» **Task directions**
Retype every entry exactly, down to the last character.

Extracted data entries:
══════

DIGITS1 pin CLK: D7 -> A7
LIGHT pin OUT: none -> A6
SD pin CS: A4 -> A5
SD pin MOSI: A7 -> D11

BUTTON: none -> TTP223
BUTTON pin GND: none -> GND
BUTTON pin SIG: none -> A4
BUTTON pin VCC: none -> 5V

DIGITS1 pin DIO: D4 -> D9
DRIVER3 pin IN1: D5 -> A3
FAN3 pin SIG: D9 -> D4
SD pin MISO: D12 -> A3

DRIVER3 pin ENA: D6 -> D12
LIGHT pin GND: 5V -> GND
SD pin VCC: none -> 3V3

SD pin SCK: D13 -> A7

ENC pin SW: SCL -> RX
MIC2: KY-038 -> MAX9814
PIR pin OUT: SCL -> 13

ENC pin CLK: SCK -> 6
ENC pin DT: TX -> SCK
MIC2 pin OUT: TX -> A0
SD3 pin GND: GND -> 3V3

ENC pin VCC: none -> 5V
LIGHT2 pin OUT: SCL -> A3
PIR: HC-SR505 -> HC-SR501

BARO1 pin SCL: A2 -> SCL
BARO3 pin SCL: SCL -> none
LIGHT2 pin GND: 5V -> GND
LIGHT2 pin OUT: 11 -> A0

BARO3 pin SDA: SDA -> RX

══════

» **Result**
DIGITS1 pin CLK: D7 -> A7
LIGHT pin OUT: none -> A6
SD pin CS: A4 -> A5
SD pin MOSI: A7 -> D11

BUTTON: none -> TTP223
BUTTON pin GND: none -> GND
BUTTON pin SIG: none -> A4
BUTTON pin VCC: none -> 5V

DIGITS1 pin DIO: D4 -> D9
DRIVER3 pin IN1: D5 -> A3
FAN3 pin SIG: D9 -> D4
SD pin MISO: D12 -> A3

DRIVER3 pin ENA: D6 -> D12
LIGHT pin GND: 5V -> GND
SD pin VCC: none -> 3V3

SD pin SCK: D13 -> A7

ENC pin SW: SCL -> RX
MIC2: KY-038 -> MAX9814
PIR pin OUT: SCL -> 13

ENC pin CLK: SCK -> 6
ENC pin DT: TX -> SCK
MIC2 pin OUT: TX -> A0
SD3 pin GND: GND -> 3V3

ENC pin VCC: none -> 5V
LIGHT2 pin OUT: SCL -> A3
PIR: HC-SR505 -> HC-SR501

BARO1 pin SCL: A2 -> SCL
BARO3 pin SCL: SCL -> none
LIGHT2 pin GND: 5V -> GND
LIGHT2 pin OUT: 11 -> A0

BARO3 pin SDA: SDA -> RX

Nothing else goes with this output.